### WHAT IS EXPECTED:
Set down again exactly the lines of the listing below that fall between the line holding "camera: 25 degrees right, 25 degrees up" and the line holding "(410, 116) = (529, 118): none", inclusive.

*** DATASET RECORDS Section Begins ***

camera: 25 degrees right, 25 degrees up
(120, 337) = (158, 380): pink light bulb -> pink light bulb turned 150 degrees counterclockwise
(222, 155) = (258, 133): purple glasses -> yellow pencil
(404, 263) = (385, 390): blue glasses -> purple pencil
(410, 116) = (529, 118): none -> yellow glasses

*** DATASET RECORDS Section Ends ***
*** DATASET RECORDS Section Begins ***

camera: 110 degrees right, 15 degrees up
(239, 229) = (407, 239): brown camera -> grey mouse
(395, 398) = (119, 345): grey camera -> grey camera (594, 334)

*** DATASET RECORDS Section Ends ***

### SOLVED PROBLEM:
camera: 25 degrees right, 25 degrees up
(120, 337) = (158, 380): pink light bulb -> pink light bulb turned 150 degrees counterclockwise
(222, 155) = (258, 133): purple glasses -> yellow pencil
(404, 263) = (385, 390): blue glasses -> purple pencil
(410, 116) = (529, 118): none -> yellow glasses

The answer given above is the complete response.